__Requirement__
Go through the records and copy each line where the word "degrees" occurs.

__Provided data__
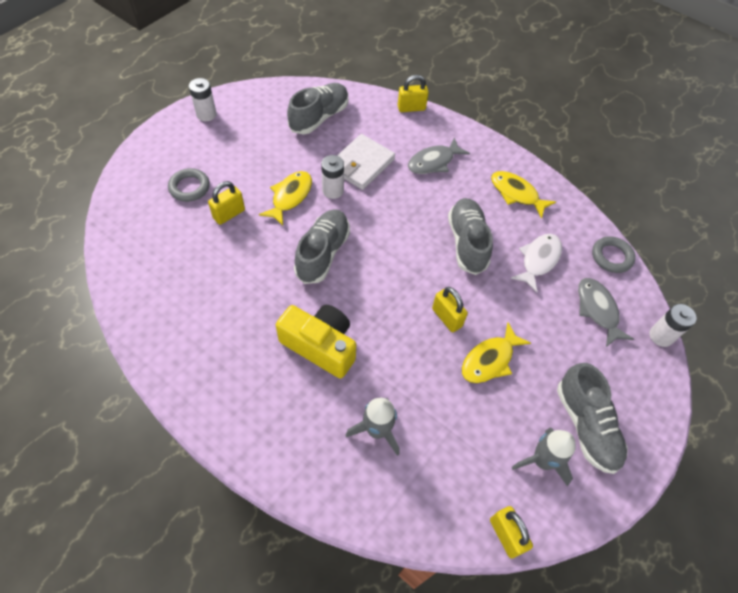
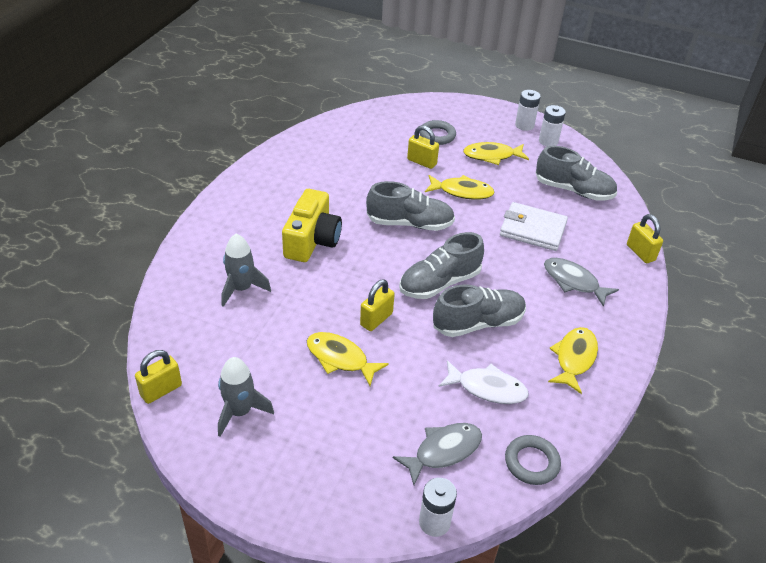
camera: 75 degrees right, 15 degrees down
(244, 156) = (492, 156): none -> yellow fish
(333, 190) = (486, 216): white battery -> white battery (548, 141)
(586, 425) = (289, 448): grey shoe -> grey shoe (439, 283)

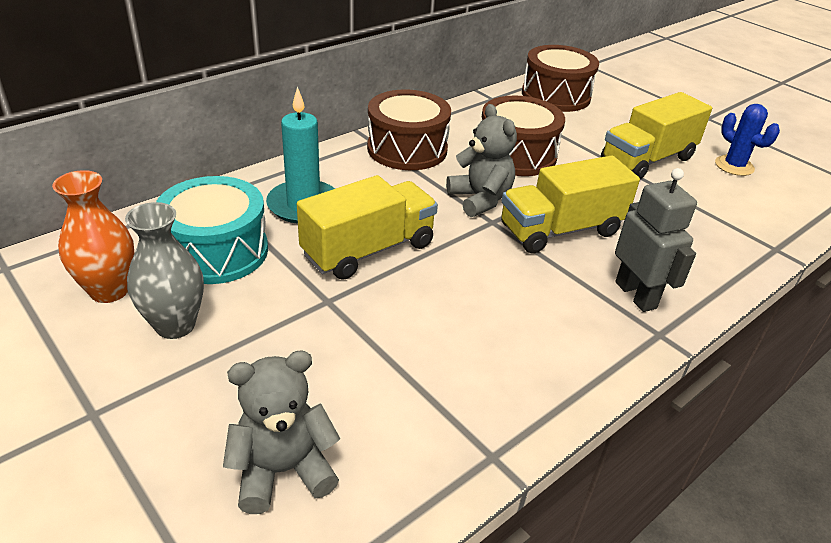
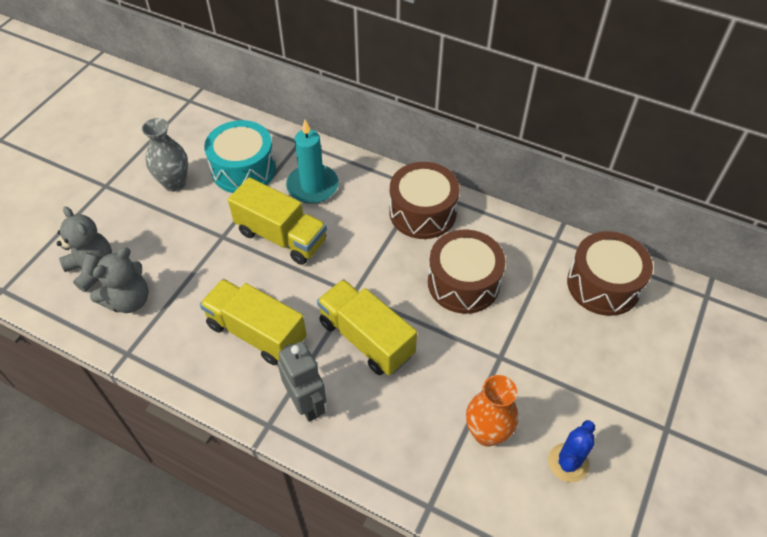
camera: 70 degrees right, 15 degrees up
(109, 290) = (190, 145): orange vase -> orange vase (487, 433)
(480, 199) = (378, 278): grey teddy bear -> grey teddy bear (129, 300)
(636, 295) = (307, 403): grey robot -> grey robot turned 75 degrees counterclockwise
(647, 160) = (525, 383): yellow truck -> yellow truck (256, 332)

__Solution below__
camera: 75 degrees right, 15 degrees down
camera: 70 degrees right, 15 degrees up
(636, 295) = (307, 403): grey robot -> grey robot turned 75 degrees counterclockwise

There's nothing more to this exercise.